TASK ITEM:
Isolate every line in the data with the string "diode" and copy it.

══ EXTRACTED INFORMATION

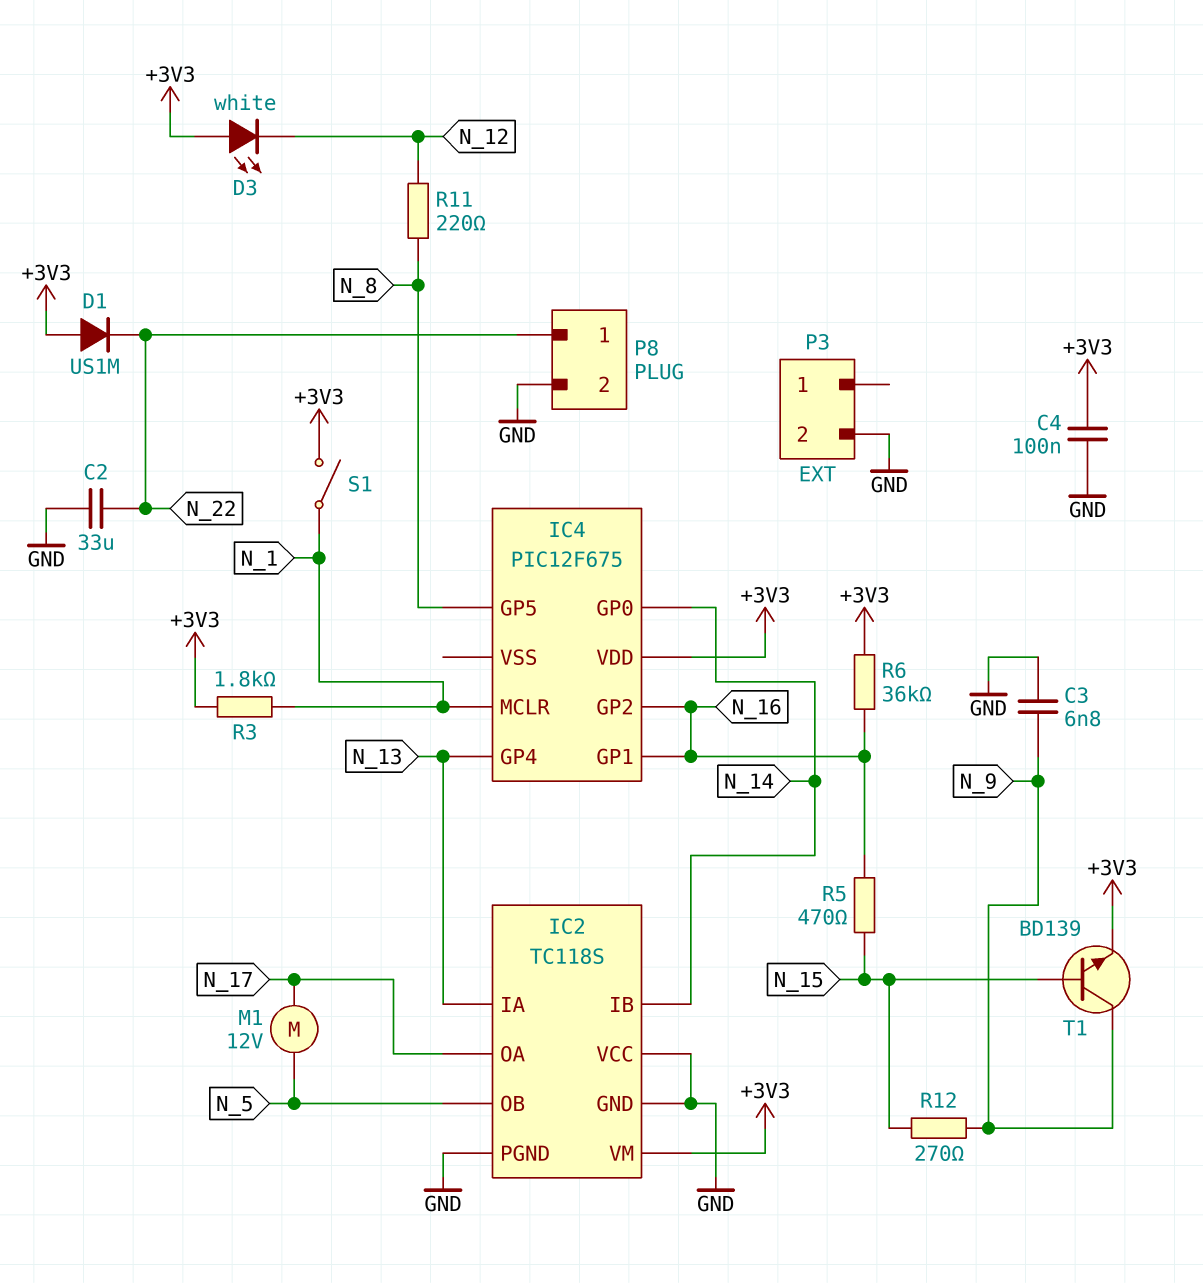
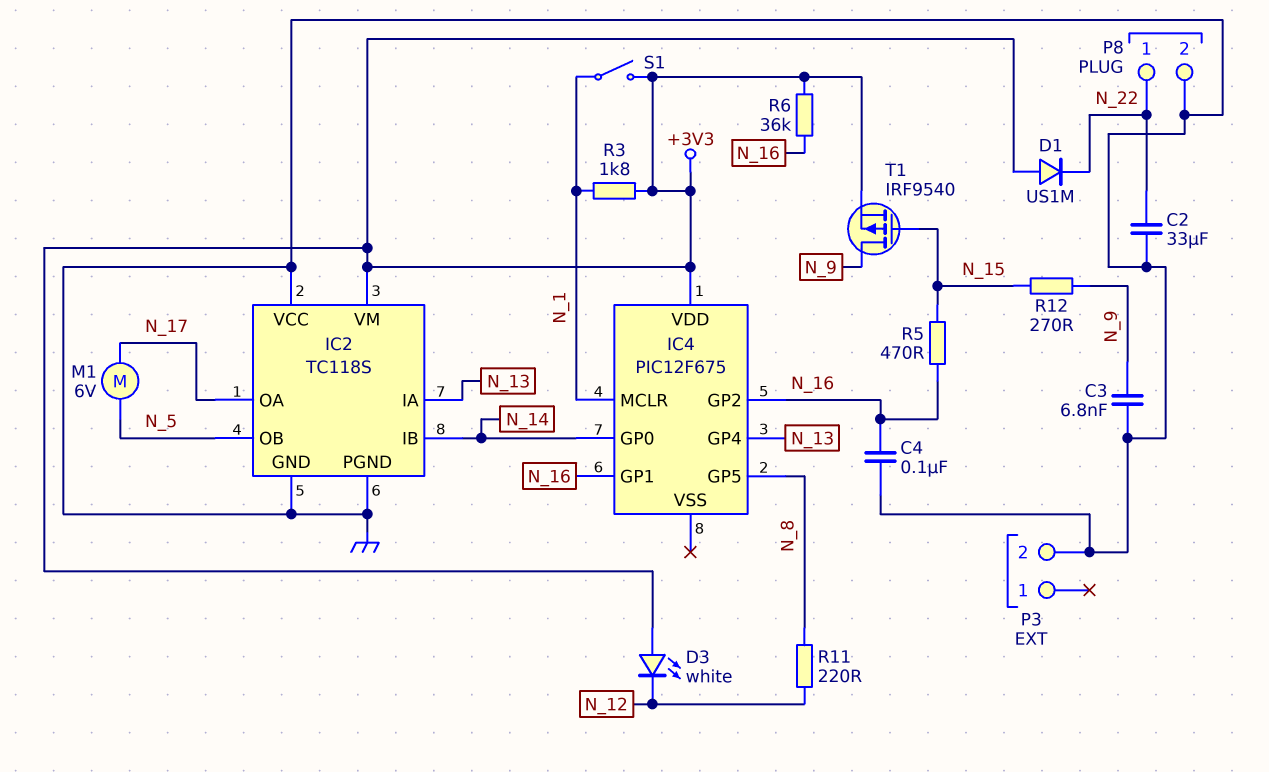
C4: 100nF (+3V3, GND) -> 100nF (GND, N_16)
M1: motor 12V (N_5, N_17) -> motor 6V (N_5, N_17)
T1: NPN BD139 (B N_15, C N_9, E +3V3) -> PMOS IRF9540 (G N_15, D N_9, S +3V3)

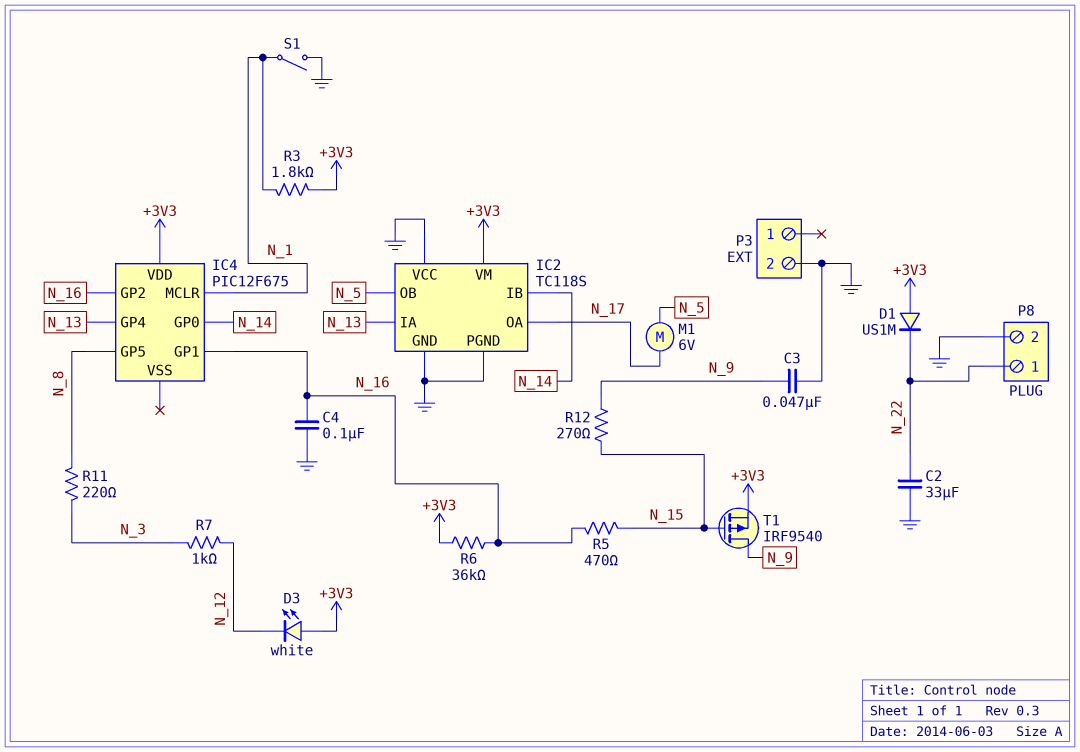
C3: 6.8nF (GND, N_9) -> 47nF (GND, N_9)
R7: none -> 1k (N_3, N_12)
R11: 220 (N_8, N_12) -> 220 (N_3, N_8)
S1: switch (+3V3, N_1) -> switch (GND, N_1)

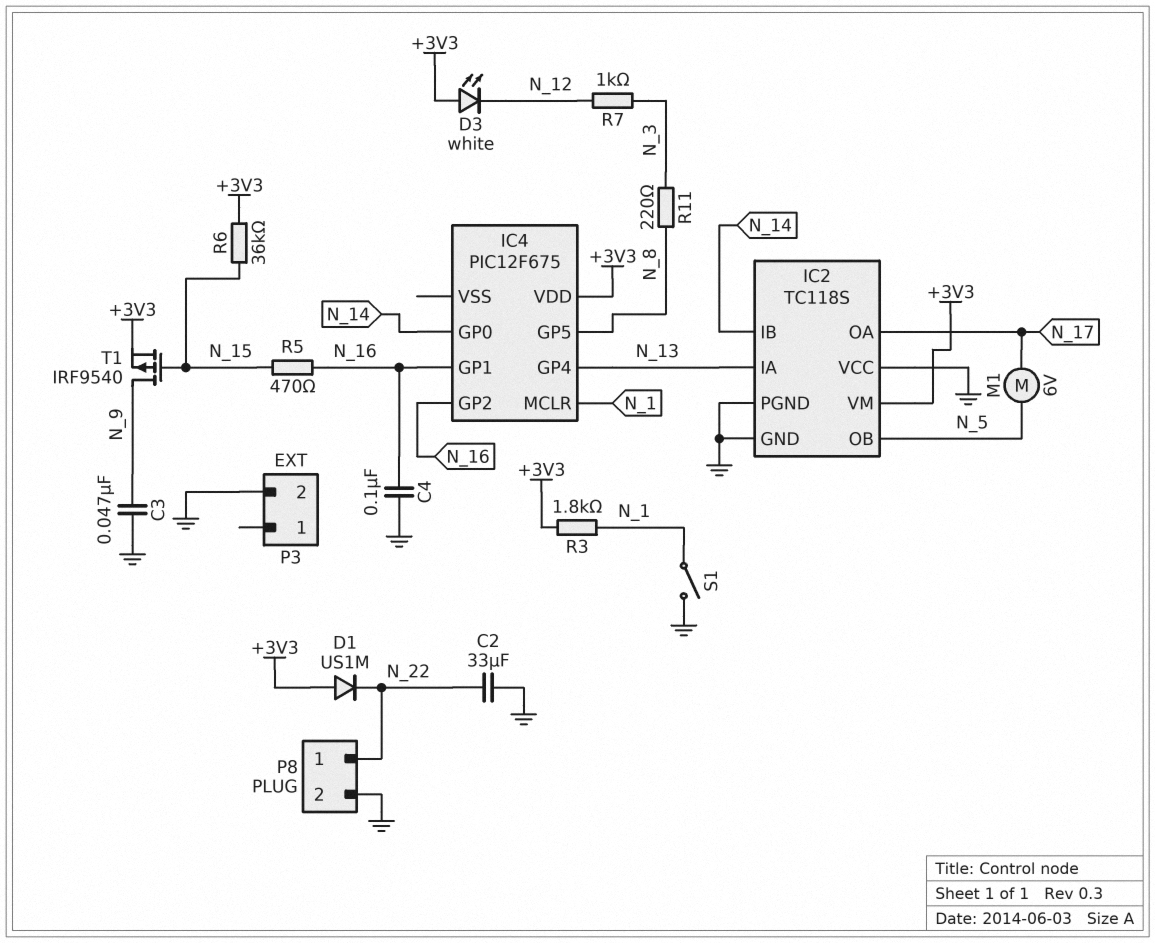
R6: 36k (+3V3, N_16) -> 36k (+3V3, N_15)
R12: 270 (N_9, N_15) -> none

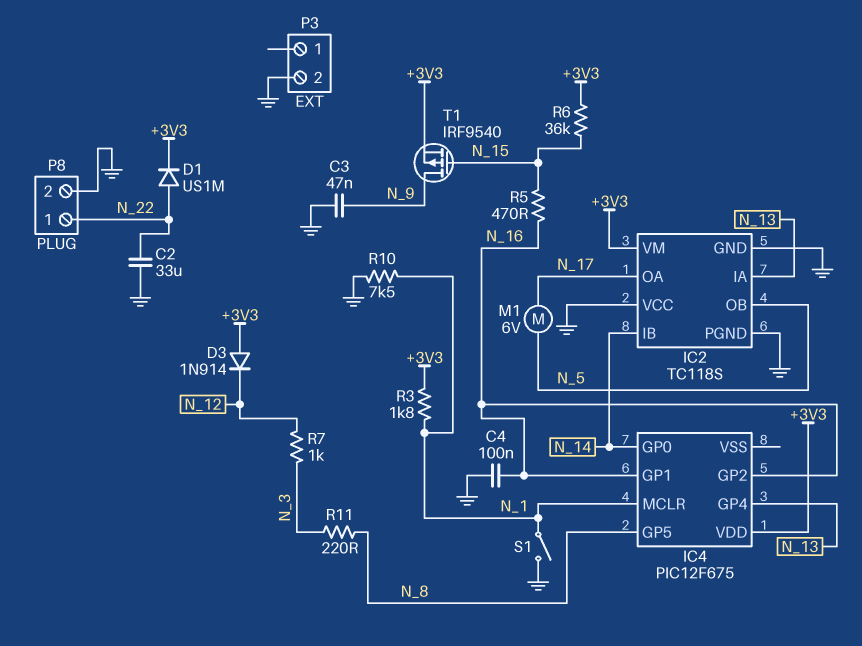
D1: diode US1M (A +3V3, K N_22) -> diode US1M (A N_22, K +3V3)
D3: LED white (A +3V3, K N_12) -> diode 1N914 (A +3V3, K N_12)
R10: none -> 7.5k (GND, N_1)

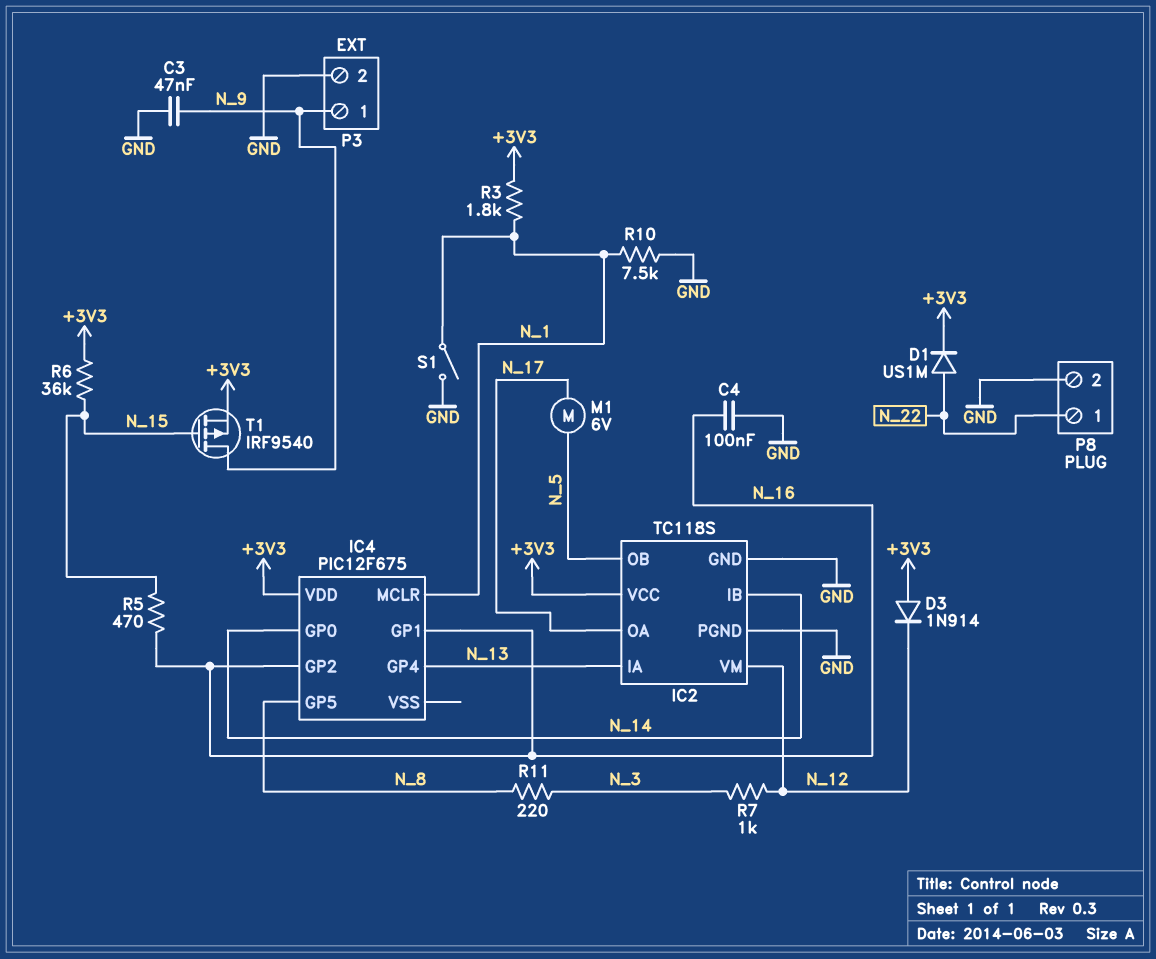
C2: 33uF (GND, N_22) -> none
IC2 pin VCC: GND -> +3V3
IC2 pin VM: +3V3 -> N_12
P3 pin 1: none -> N_9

════

YOUR RESPONSE:
D1: diode US1M (A +3V3, K N_22) -> diode US1M (A N_22, K +3V3)
D3: LED white (A +3V3, K N_12) -> diode 1N914 (A +3V3, K N_12)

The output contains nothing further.